(Data for this exercise begins)

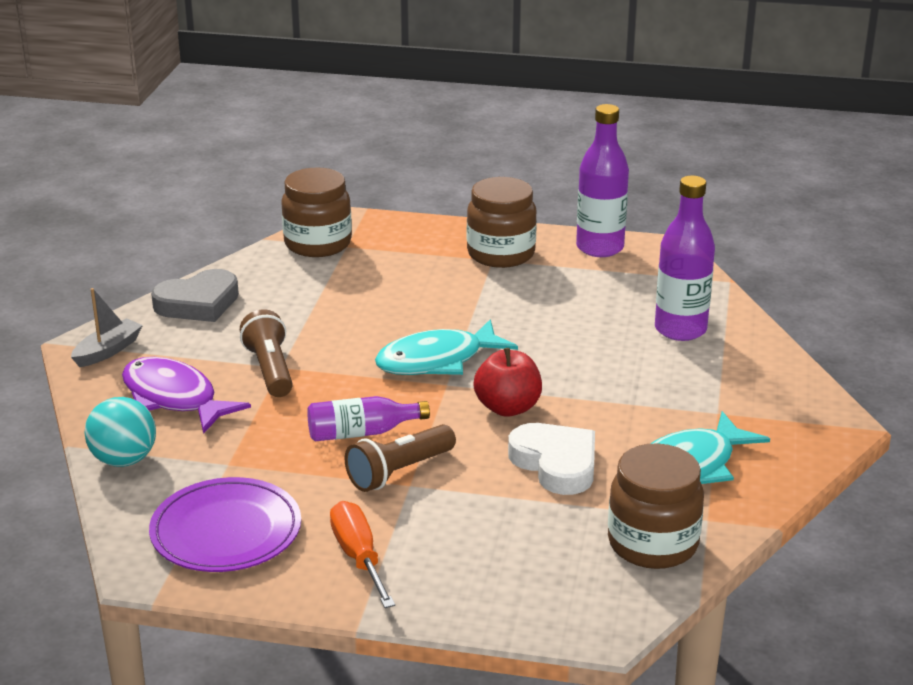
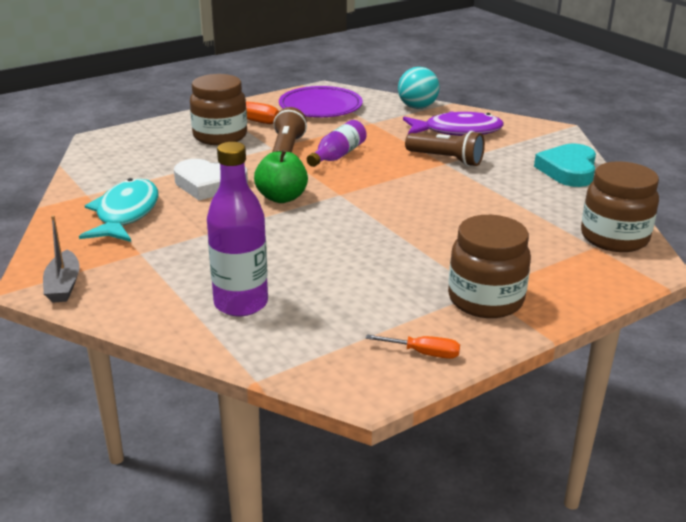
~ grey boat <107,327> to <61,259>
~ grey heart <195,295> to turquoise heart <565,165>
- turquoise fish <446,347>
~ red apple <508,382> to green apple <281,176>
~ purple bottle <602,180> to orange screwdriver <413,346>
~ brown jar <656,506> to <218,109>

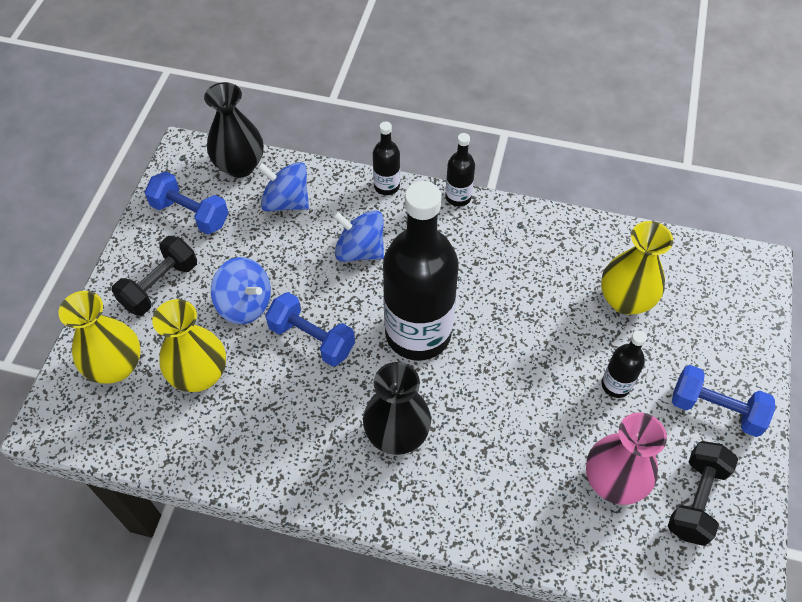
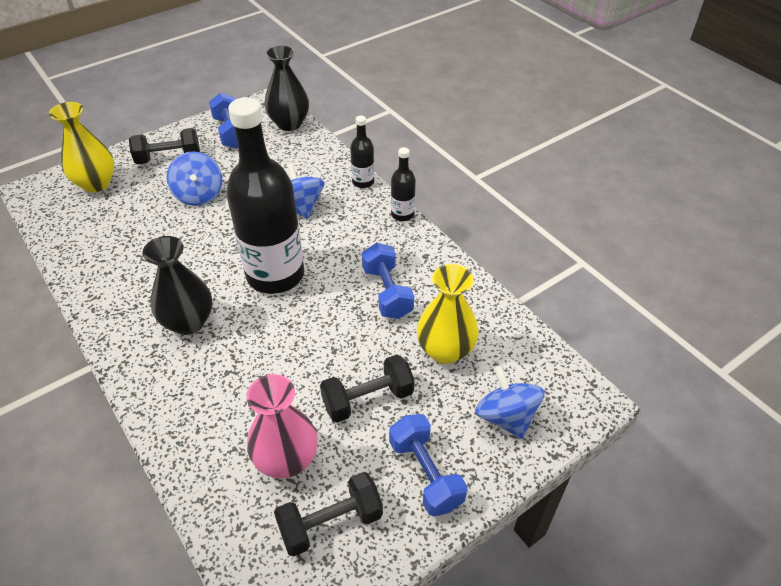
- yellow vase <189,345>
~ blue spinning top <283,186> to <510,402>
~ blue dumbbell <310,329> to <388,281>
~ black bottle <624,364> to black dumbbell <367,389>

(Data for this exercise ends)

Could you copy the listing above exactly, without its pictures?

Written response:
~ grey boat <107,327> to <61,259>
~ grey heart <195,295> to turquoise heart <565,165>
- turquoise fish <446,347>
~ red apple <508,382> to green apple <281,176>
~ purple bottle <602,180> to orange screwdriver <413,346>
~ brown jar <656,506> to <218,109>

- yellow vase <189,345>
~ blue spinning top <283,186> to <510,402>
~ blue dumbbell <310,329> to <388,281>
~ black bottle <624,364> to black dumbbell <367,389>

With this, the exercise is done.